WHAT THIS TASK INVOLVES ▸ Output every record exactly and leave each picture out.

--- START ---

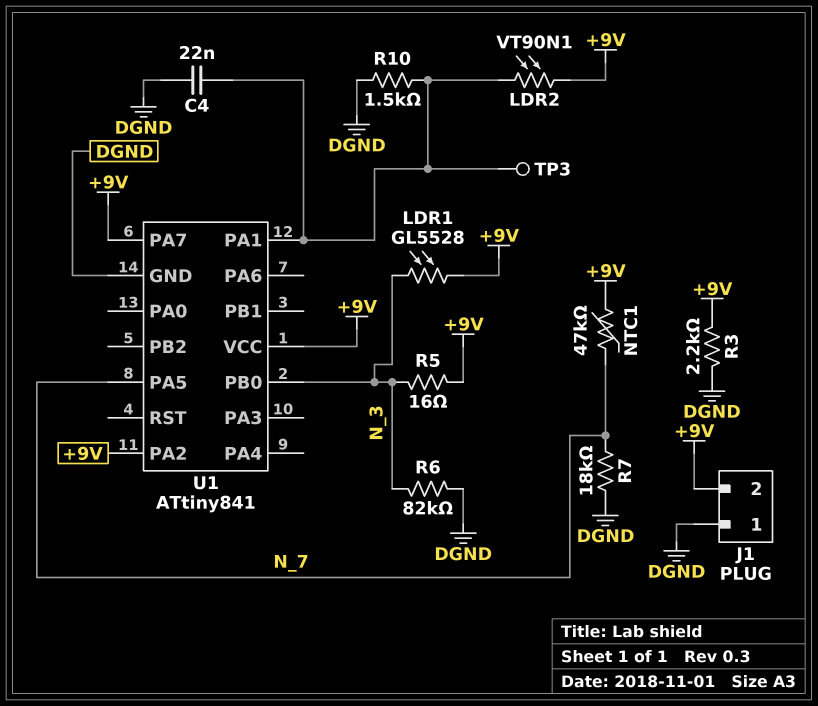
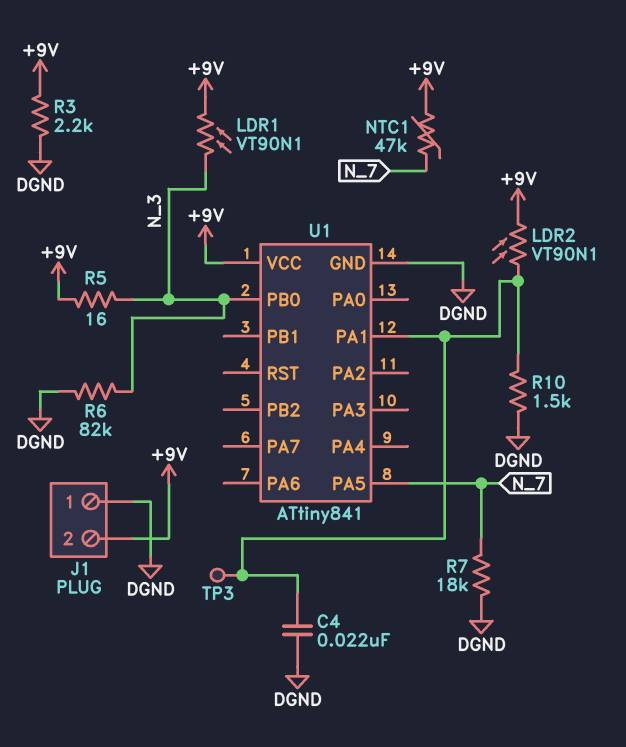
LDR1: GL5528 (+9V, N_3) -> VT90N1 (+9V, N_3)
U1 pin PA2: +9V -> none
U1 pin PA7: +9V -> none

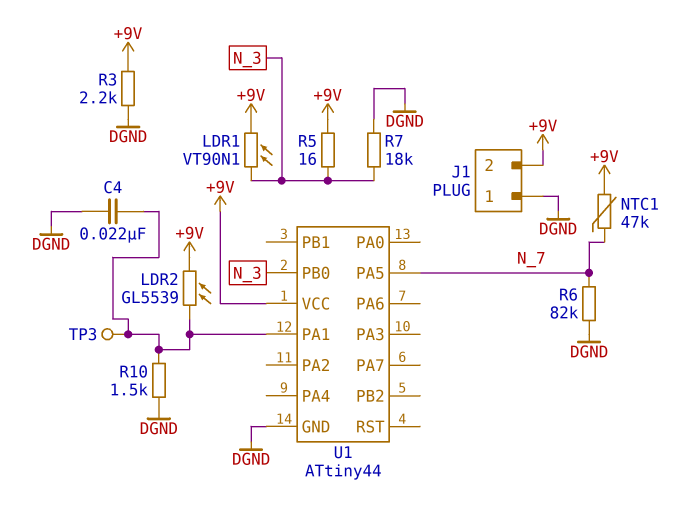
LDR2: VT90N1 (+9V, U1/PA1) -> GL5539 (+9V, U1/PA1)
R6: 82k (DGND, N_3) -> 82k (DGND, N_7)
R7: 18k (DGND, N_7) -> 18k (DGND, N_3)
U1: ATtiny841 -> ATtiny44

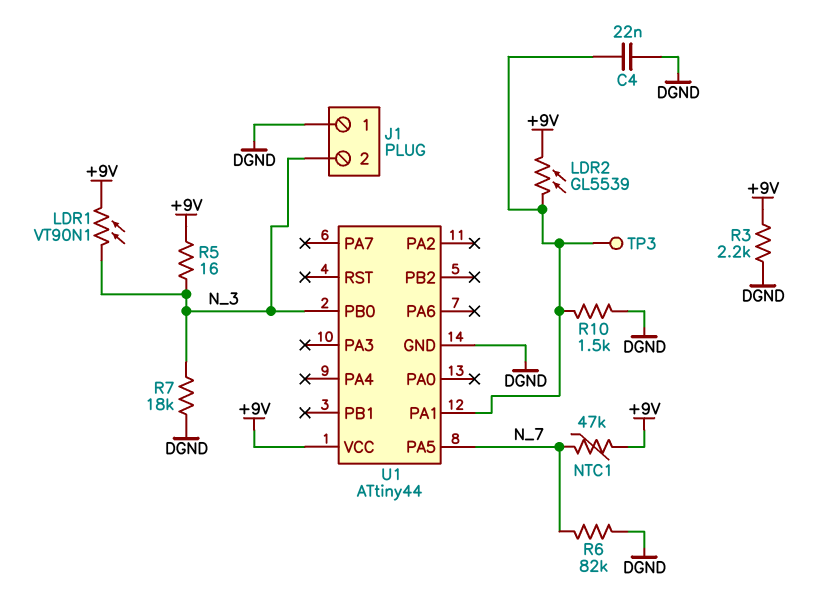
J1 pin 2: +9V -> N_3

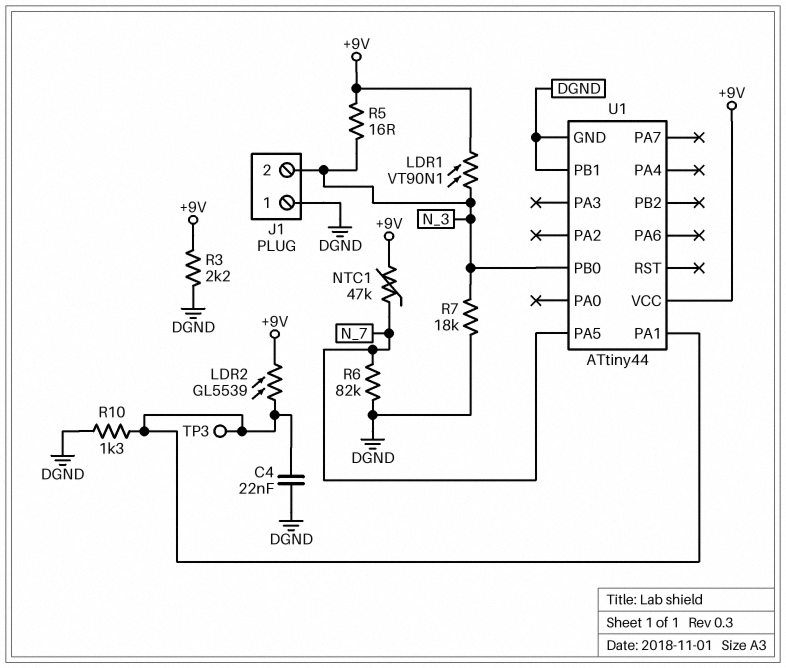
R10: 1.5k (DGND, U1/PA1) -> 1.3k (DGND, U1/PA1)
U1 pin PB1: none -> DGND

--- END ---

WRITTEN RESPONSE ▸
LDR1: GL5528 (+9V, N_3) -> VT90N1 (+9V, N_3)
U1 pin PA2: +9V -> none
U1 pin PA7: +9V -> none

LDR2: VT90N1 (+9V, U1/PA1) -> GL5539 (+9V, U1/PA1)
R6: 82k (DGND, N_3) -> 82k (DGND, N_7)
R7: 18k (DGND, N_7) -> 18k (DGND, N_3)
U1: ATtiny841 -> ATtiny44

J1 pin 2: +9V -> N_3

R10: 1.5k (DGND, U1/PA1) -> 1.3k (DGND, U1/PA1)
U1 pin PB1: none -> DGND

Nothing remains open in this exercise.